-- Opening Marker --
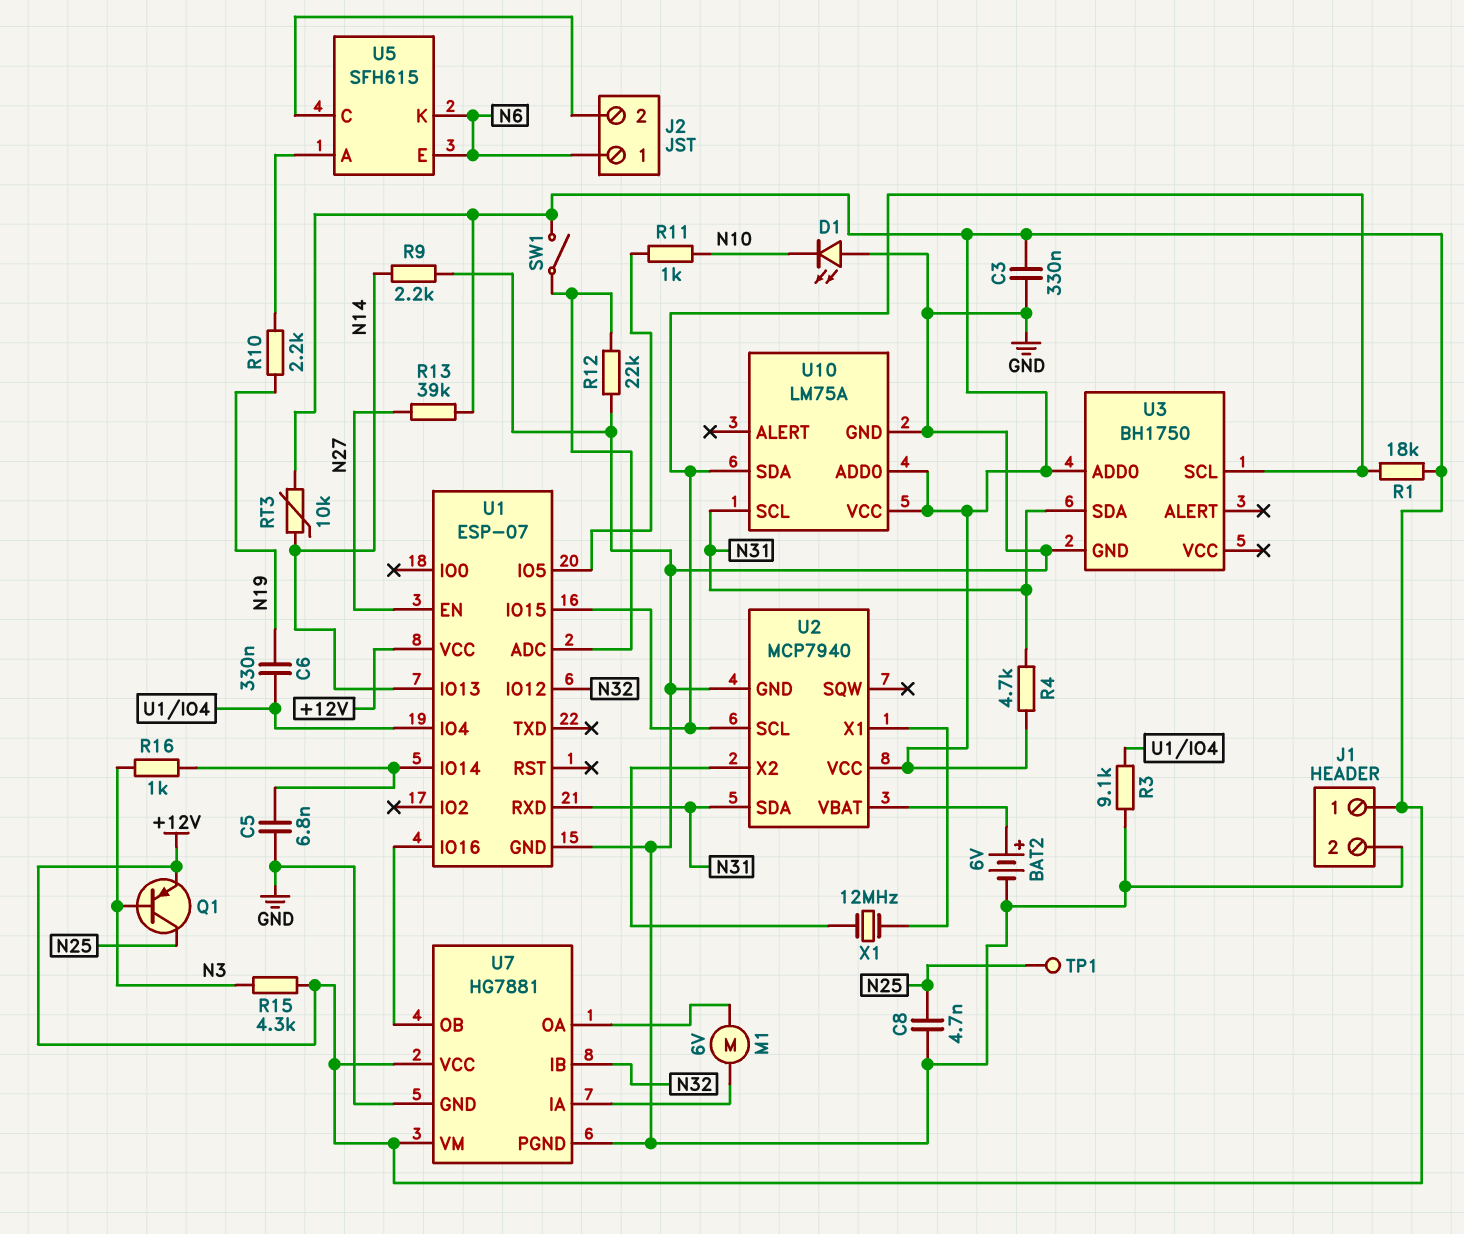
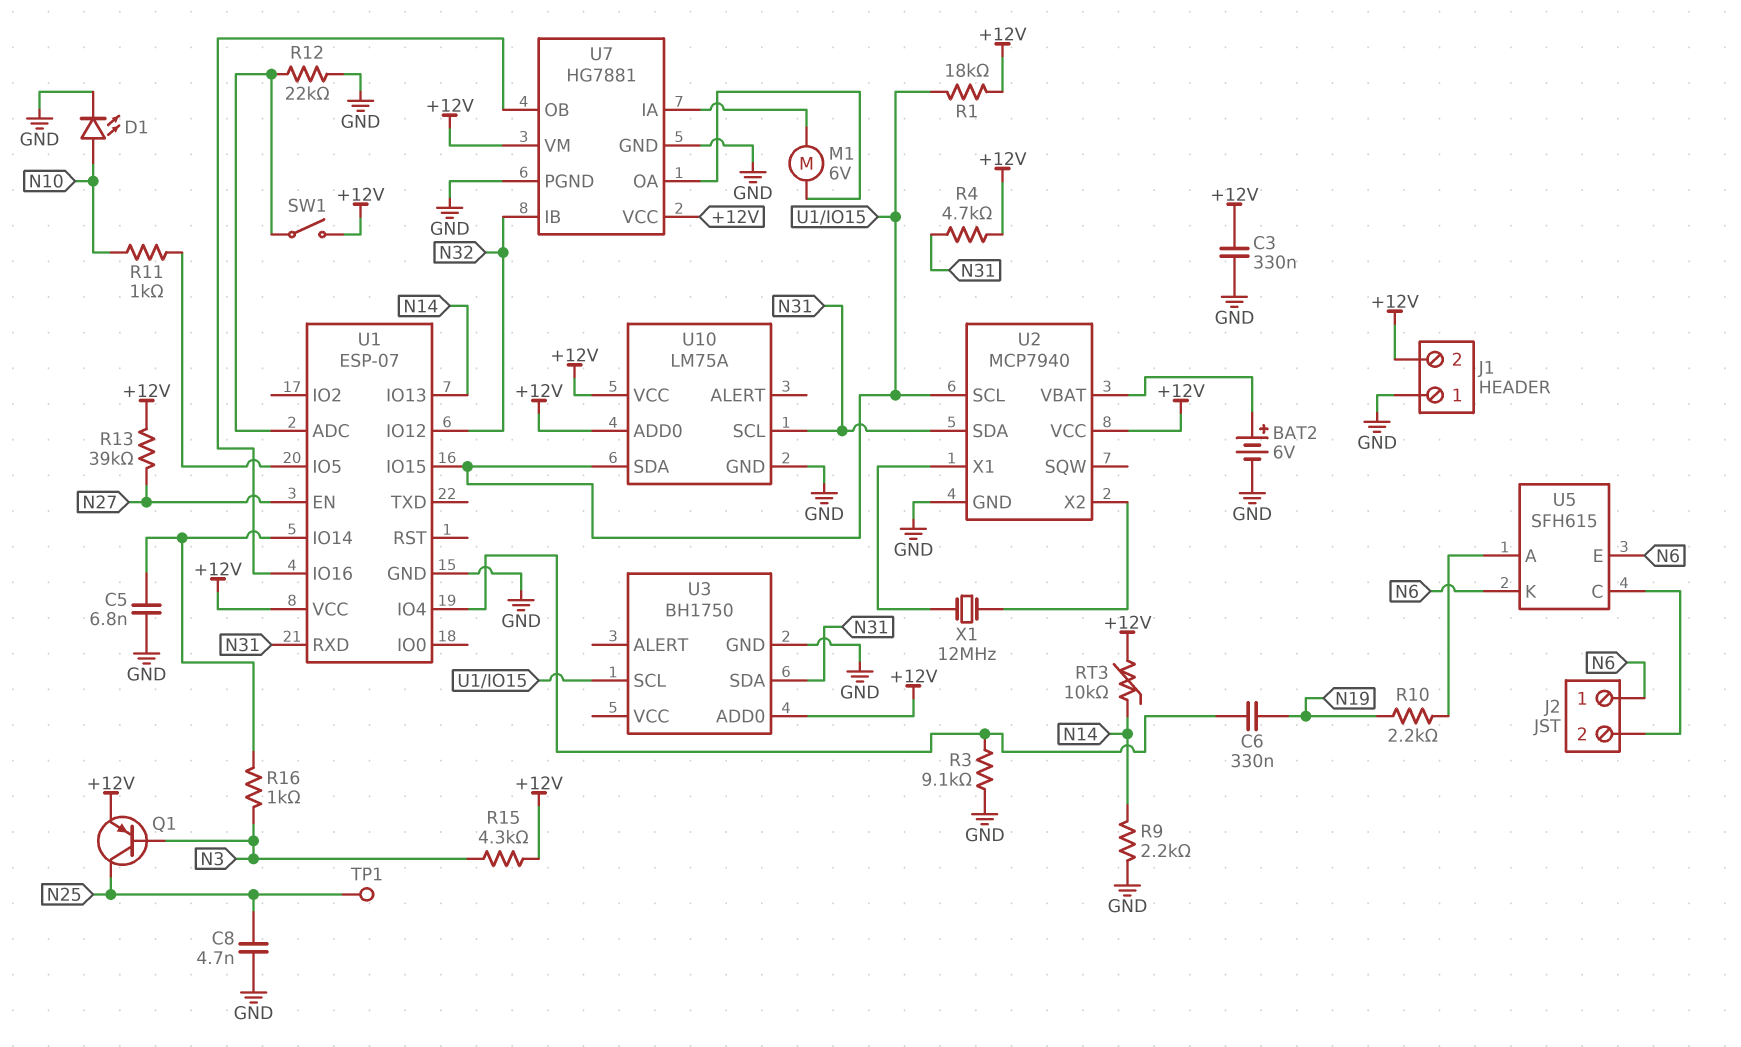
D1: LED (A GND, K N10) -> LED (A N10, K GND)
J1 pin 1: +12V -> GND
J1 pin 2: GND -> +12V

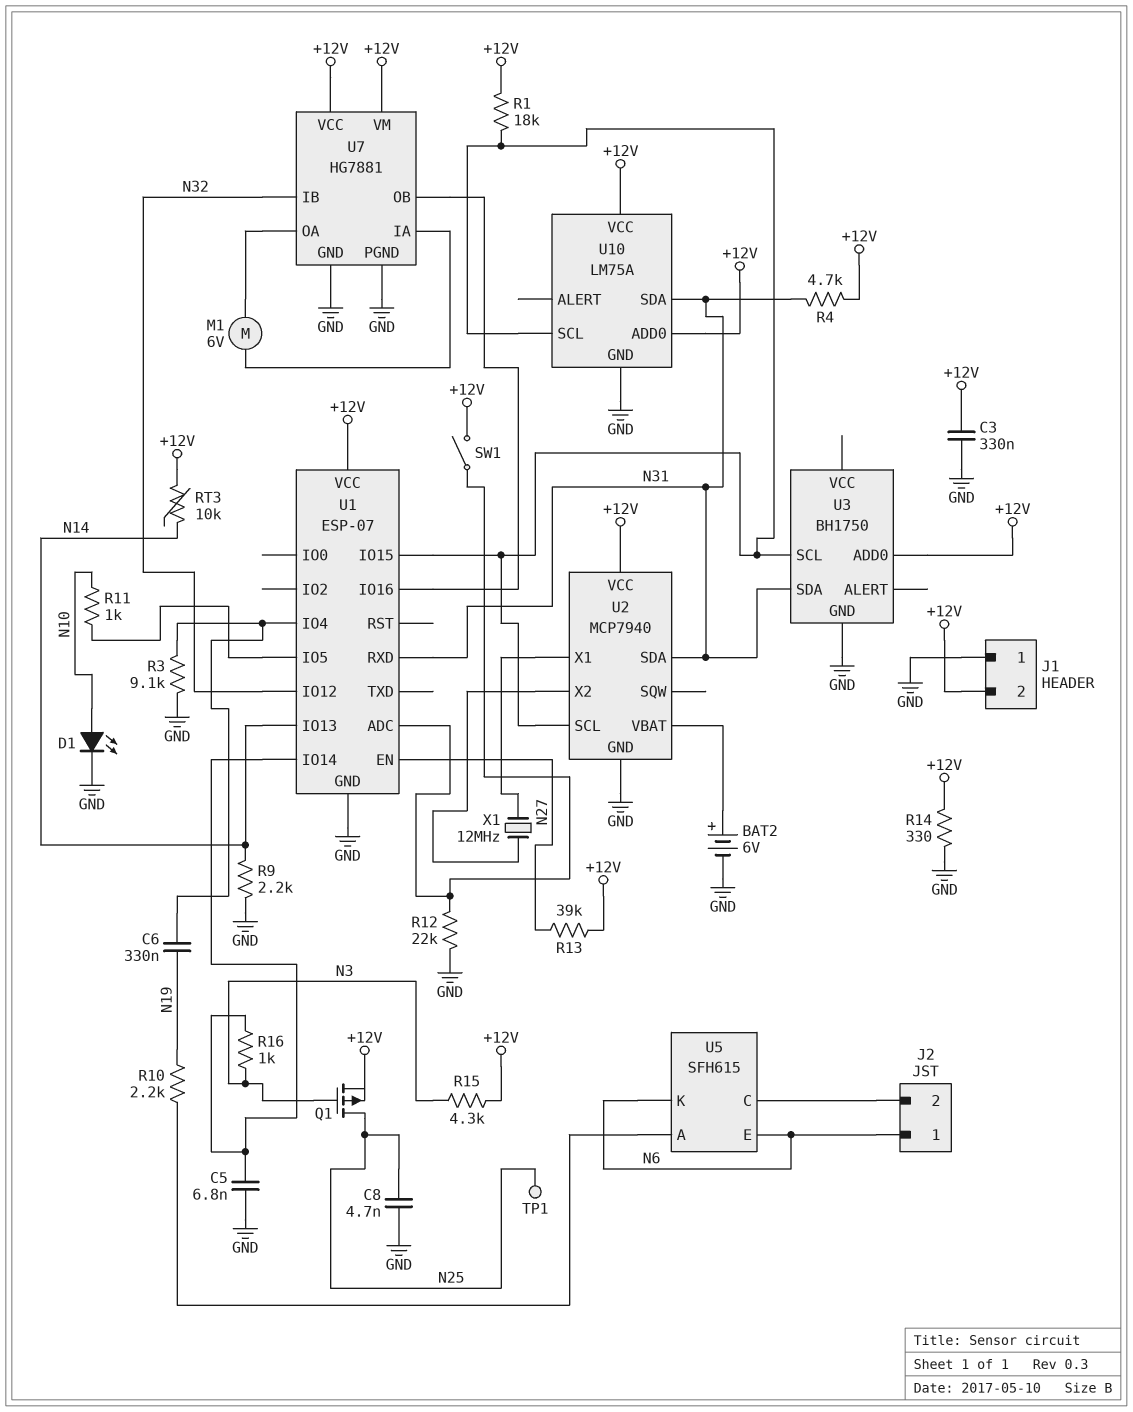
Q1: PNP (B N3, C N25, E +12V) -> PMOS (G N3, D N25, S +12V)
R14: none -> 330 (+12V, GND)
U10 pin SCL: N31 -> U1/IO15
U10 pin SDA: U1/IO15 -> N31

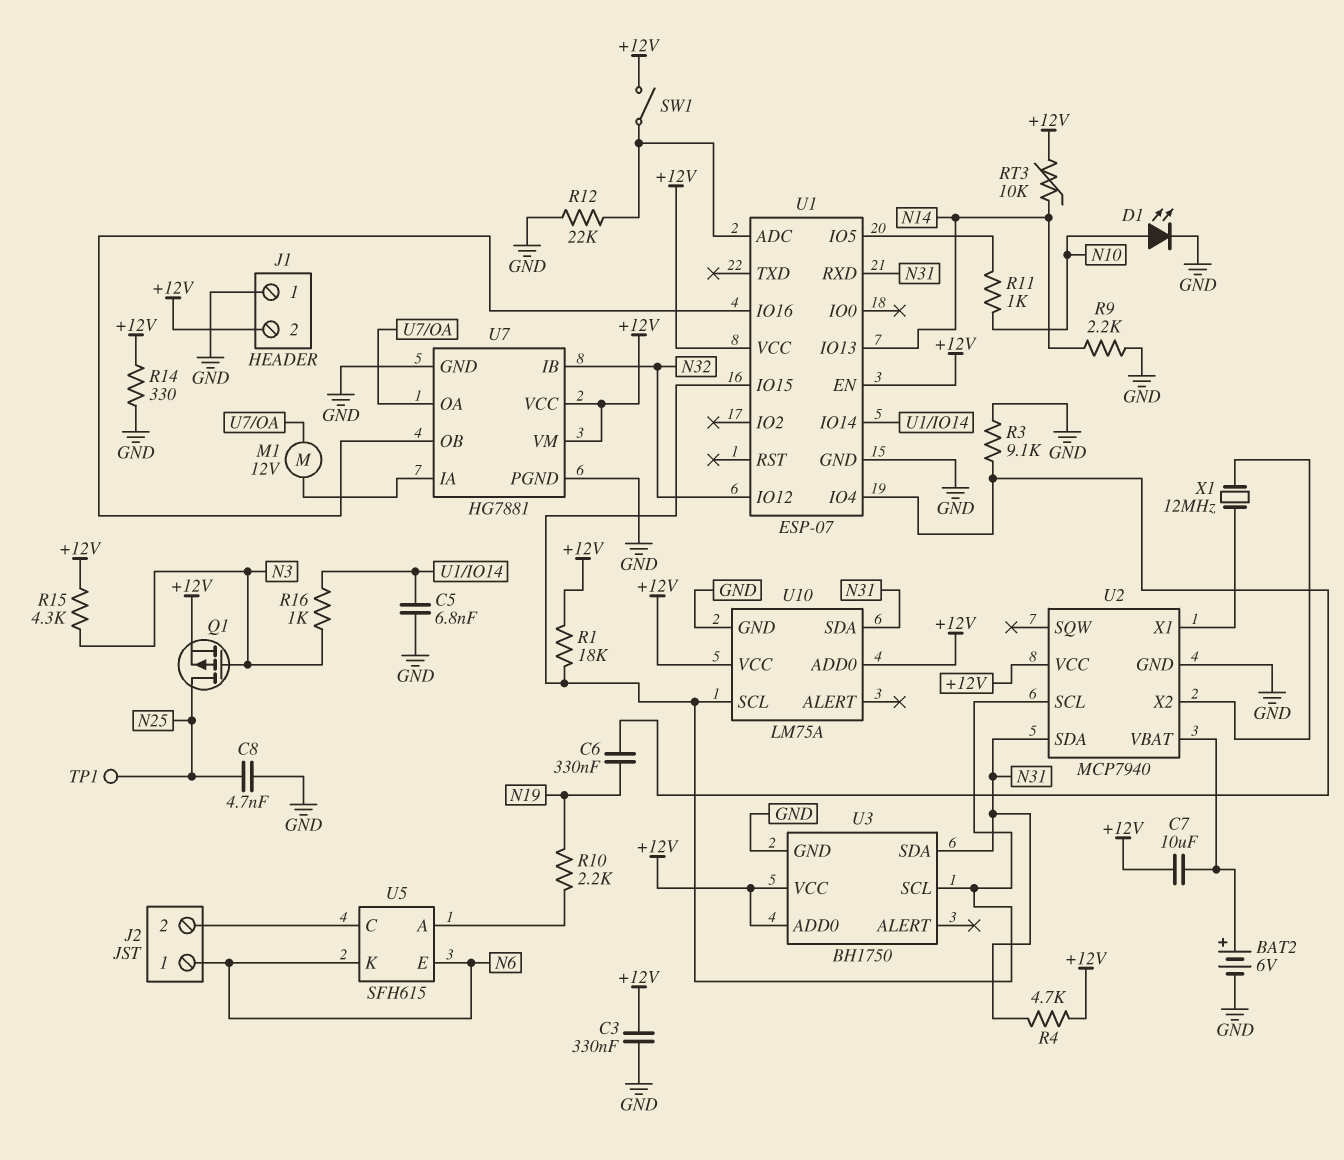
C7: none -> 10uF (+12V, U2/VBAT)
M1: motor 6V (U7/IA, U7/OA) -> motor 12V (U7/IA, U7/OA)
R13: 39k (+12V, N27) -> none
U1 pin EN: N27 -> +12V
U3 pin VCC: none -> +12V

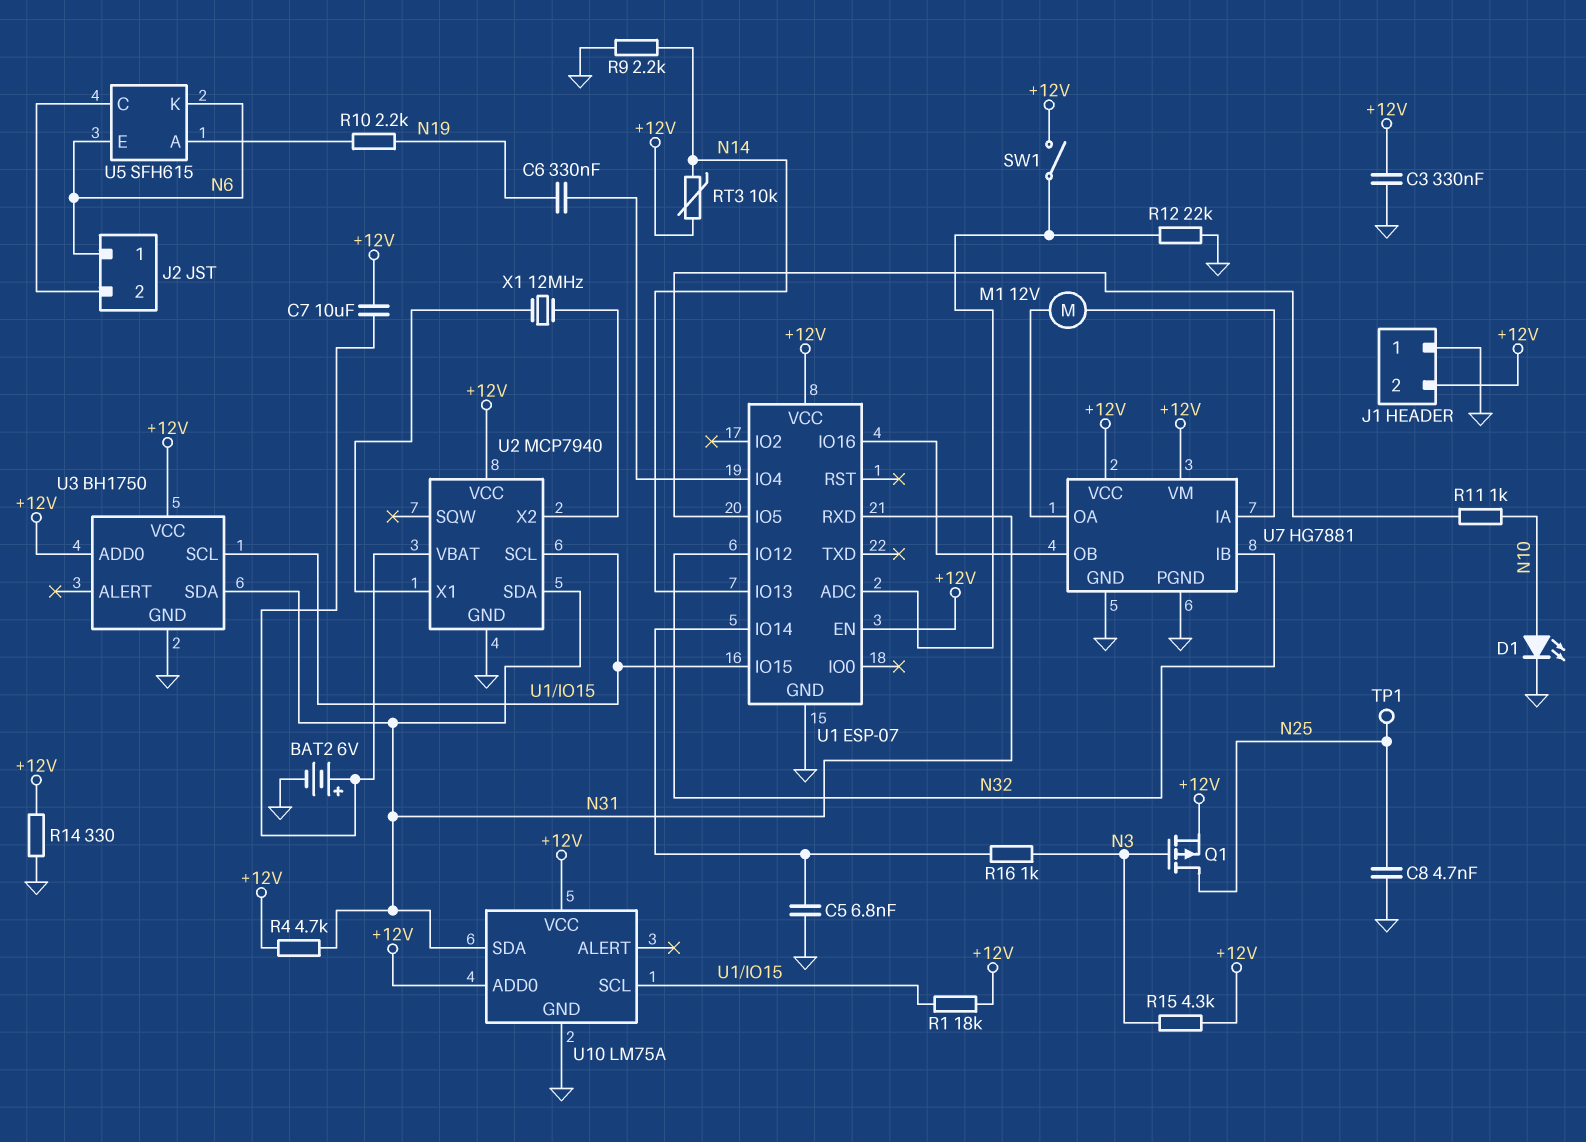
R3: 9.1k (GND, U1/IO4) -> none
-- Closing Marker --
Starting at the first line of the listing above, write out each line exactly and nothing else until you reach the line containing "U10 pin SDA: U1/IO15 -> N31", which is included as well; omit all pictures.

> _Solved exercise_
D1: LED (A GND, K N10) -> LED (A N10, K GND)
J1 pin 1: +12V -> GND
J1 pin 2: GND -> +12V

Q1: PNP (B N3, C N25, E +12V) -> PMOS (G N3, D N25, S +12V)
R14: none -> 330 (+12V, GND)
U10 pin SCL: N31 -> U1/IO15
U10 pin SDA: U1/IO15 -> N31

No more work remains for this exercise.